> _Try it_
Which lines of the entries below run from the one holding "Someone carried the brown car" to the one holding "Someone carried the black", inclusive? Set down exactly those lines and no others.
-=-=-
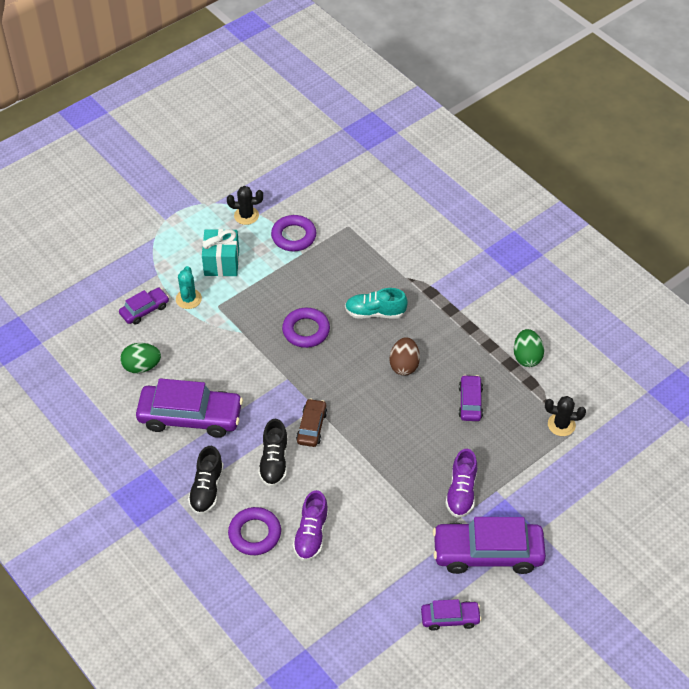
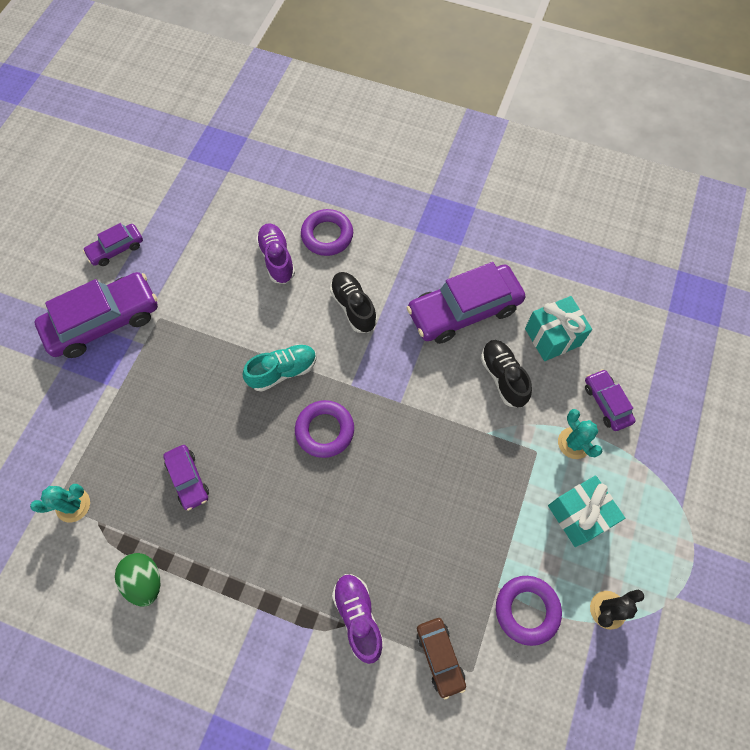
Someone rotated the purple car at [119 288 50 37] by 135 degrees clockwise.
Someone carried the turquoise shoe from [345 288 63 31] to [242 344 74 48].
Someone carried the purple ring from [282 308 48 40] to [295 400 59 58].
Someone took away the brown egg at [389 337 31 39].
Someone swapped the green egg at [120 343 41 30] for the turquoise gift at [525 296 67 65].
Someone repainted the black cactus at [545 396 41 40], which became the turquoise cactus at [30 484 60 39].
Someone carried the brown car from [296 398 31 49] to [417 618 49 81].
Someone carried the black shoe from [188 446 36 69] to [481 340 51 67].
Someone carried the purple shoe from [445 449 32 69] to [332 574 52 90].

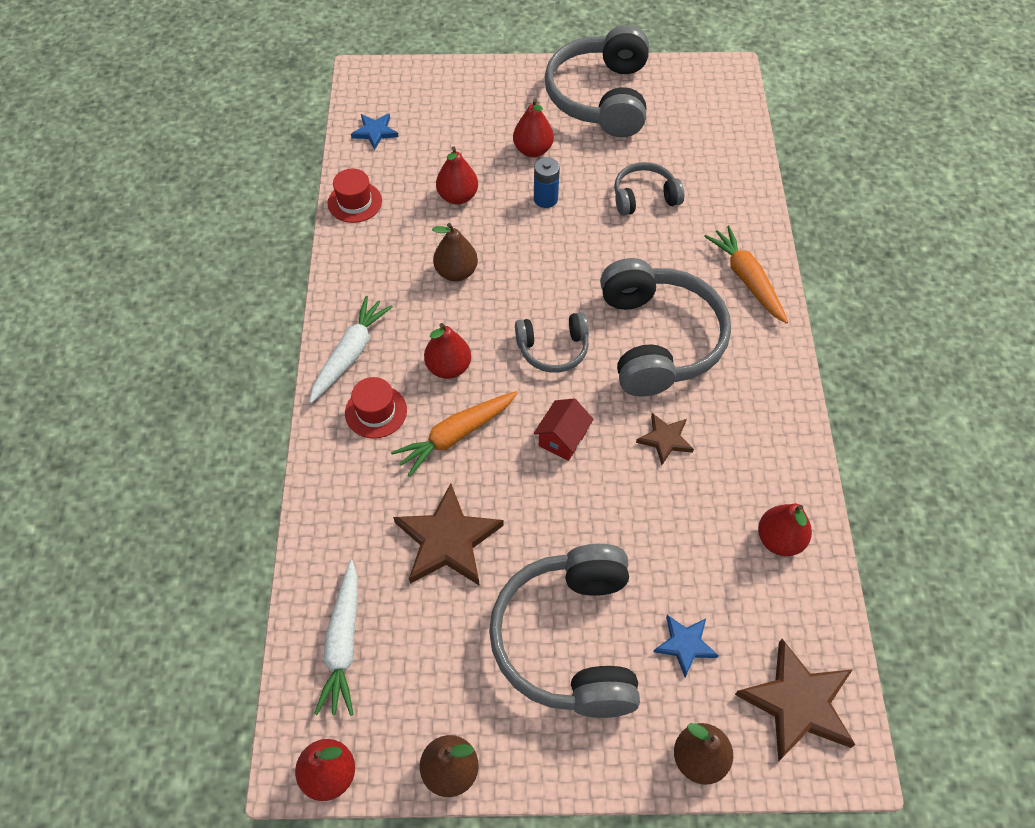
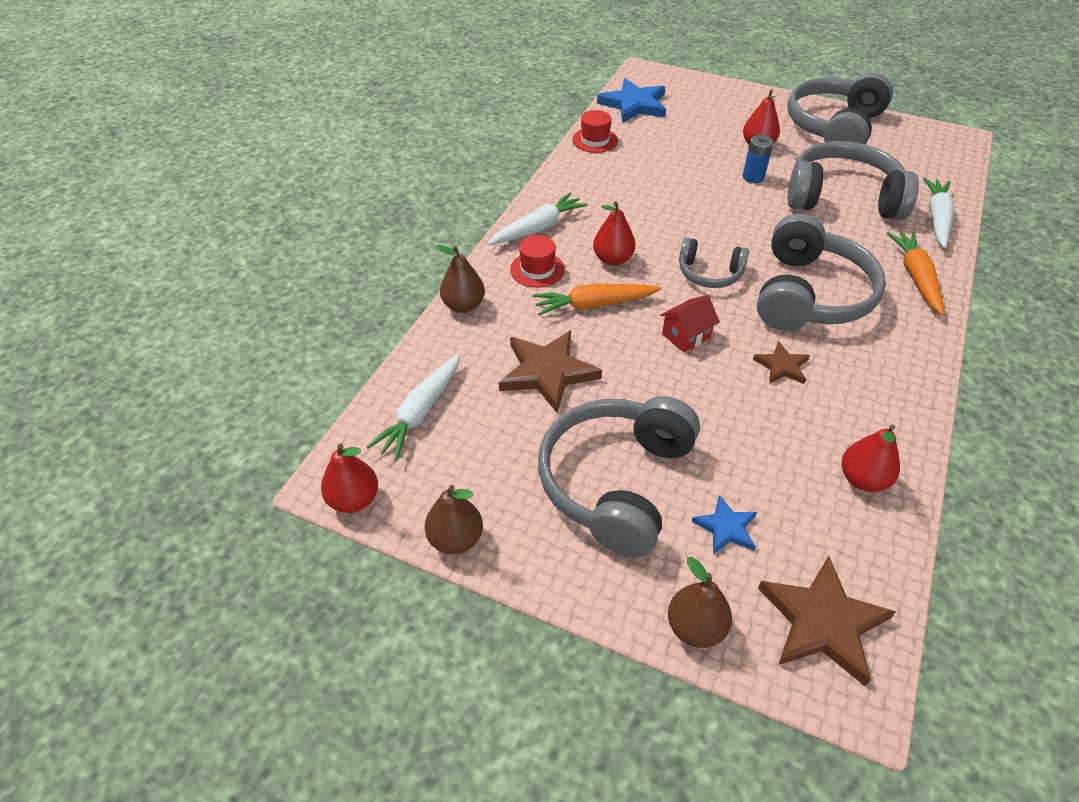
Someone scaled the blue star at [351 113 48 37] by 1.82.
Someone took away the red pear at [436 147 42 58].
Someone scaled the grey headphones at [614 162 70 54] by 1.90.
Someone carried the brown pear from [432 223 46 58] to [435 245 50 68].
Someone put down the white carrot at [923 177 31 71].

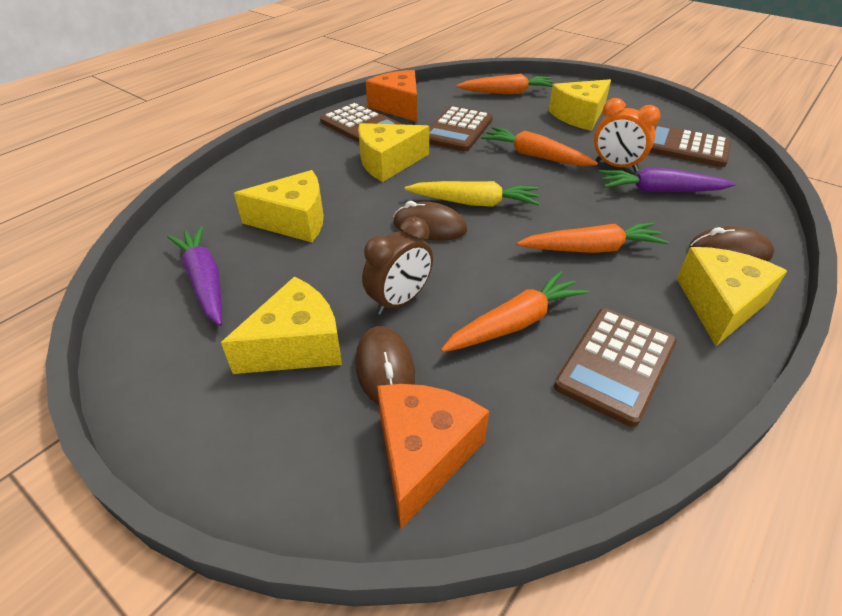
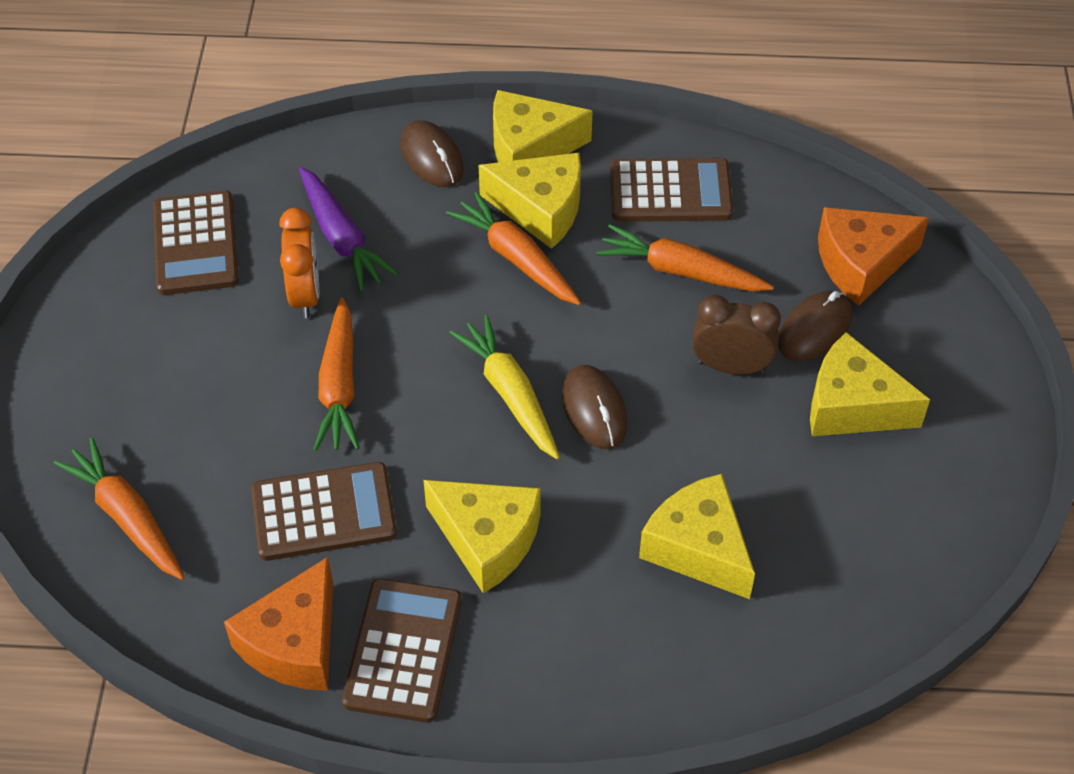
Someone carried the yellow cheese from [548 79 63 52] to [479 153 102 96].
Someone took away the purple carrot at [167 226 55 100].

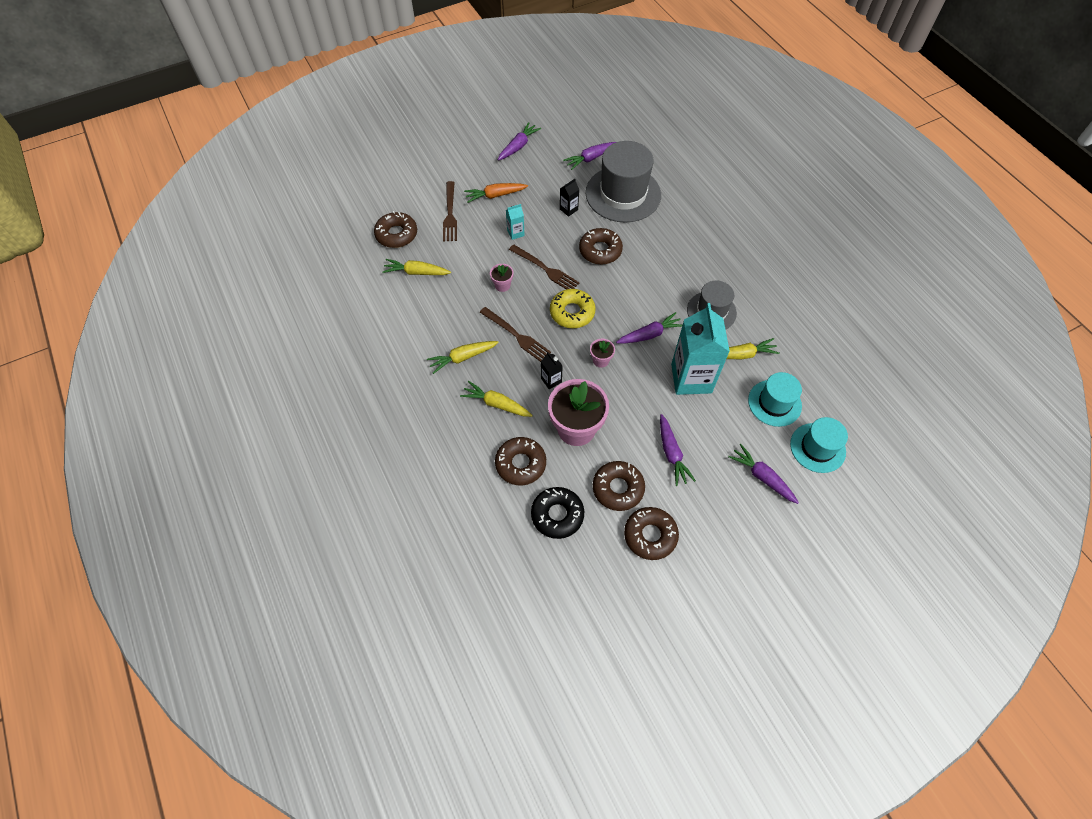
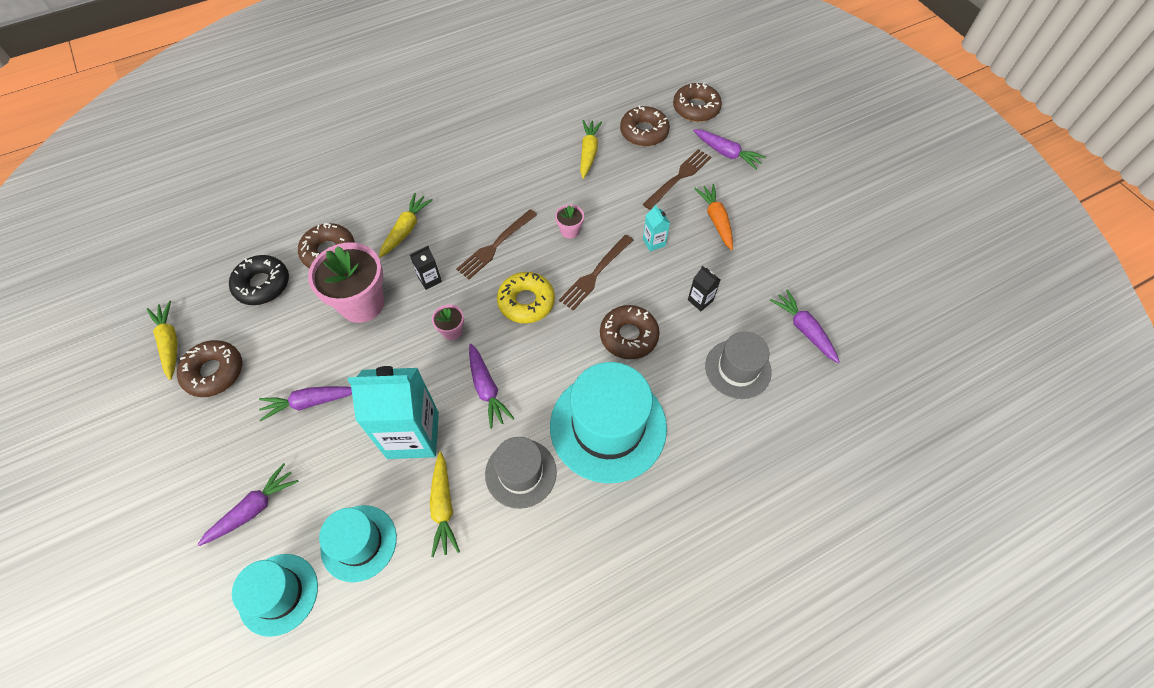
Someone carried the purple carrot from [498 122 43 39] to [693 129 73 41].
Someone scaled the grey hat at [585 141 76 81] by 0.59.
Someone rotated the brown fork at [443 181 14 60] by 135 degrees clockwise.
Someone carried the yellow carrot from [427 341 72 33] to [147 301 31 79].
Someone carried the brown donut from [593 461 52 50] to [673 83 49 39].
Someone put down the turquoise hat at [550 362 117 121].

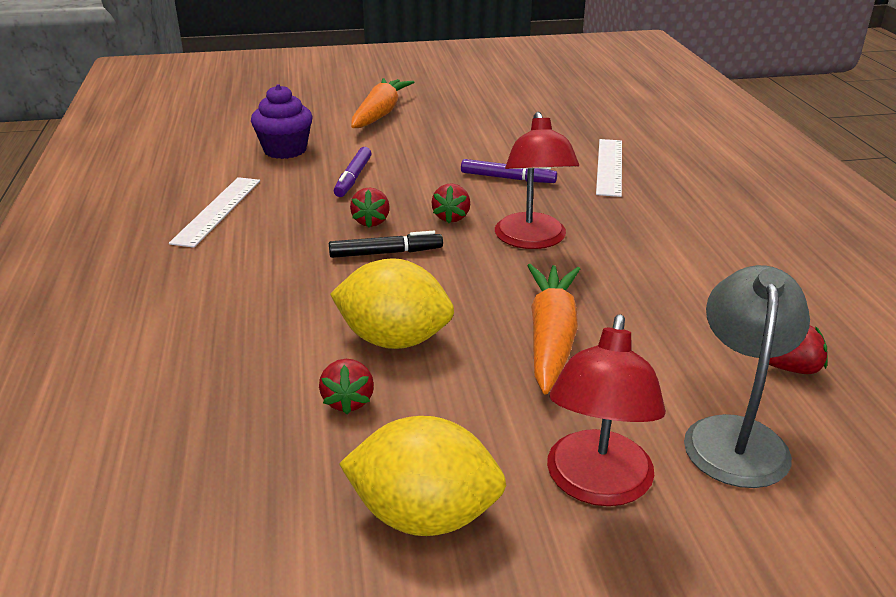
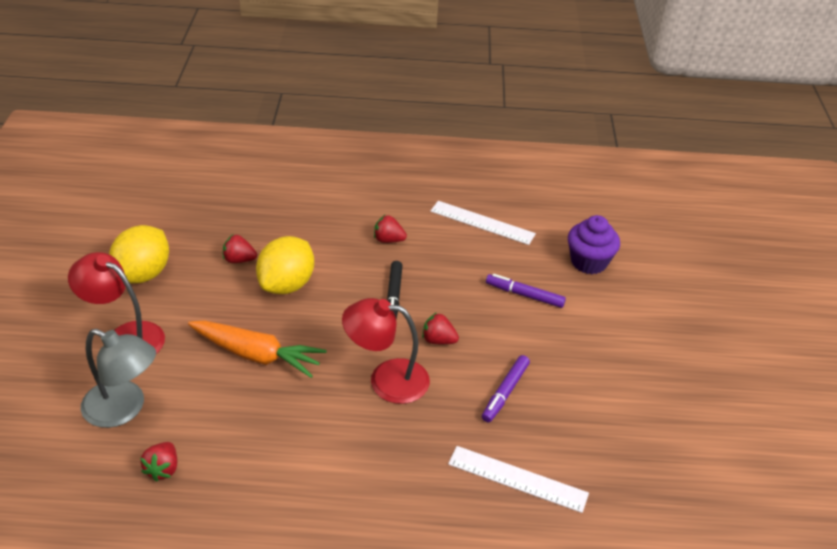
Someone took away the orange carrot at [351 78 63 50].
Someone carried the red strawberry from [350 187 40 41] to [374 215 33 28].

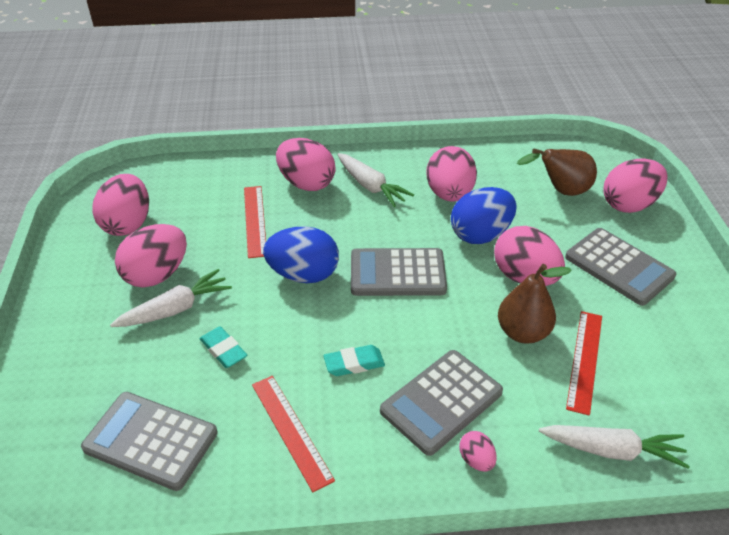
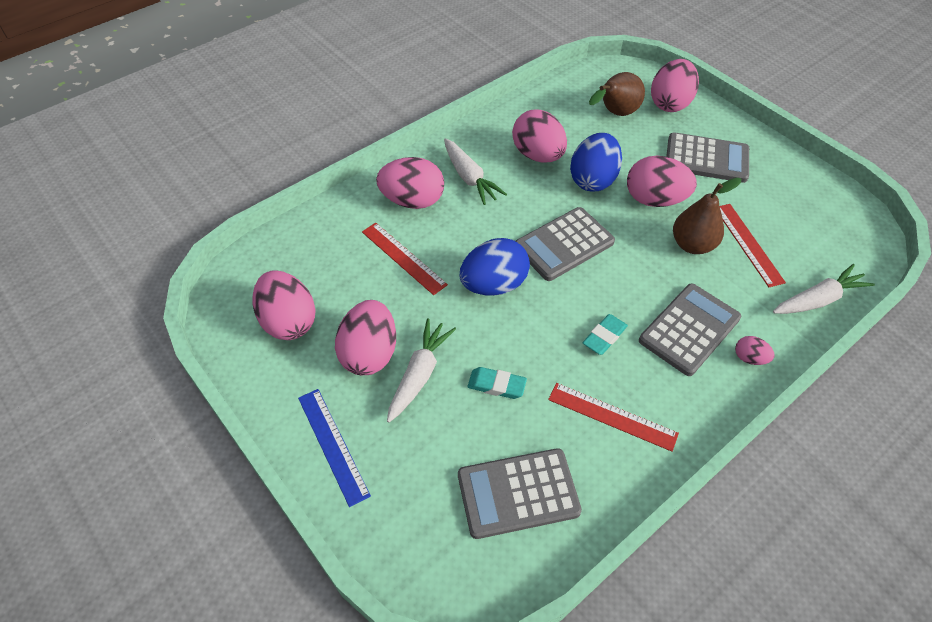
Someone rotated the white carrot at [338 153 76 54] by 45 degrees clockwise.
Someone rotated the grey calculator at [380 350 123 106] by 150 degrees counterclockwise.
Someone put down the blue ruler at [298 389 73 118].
-=-=-
> _Finished task_
Someone carried the brown car from [296 398 31 49] to [417 618 49 81].
Someone carried the black shoe from [188 446 36 69] to [481 340 51 67].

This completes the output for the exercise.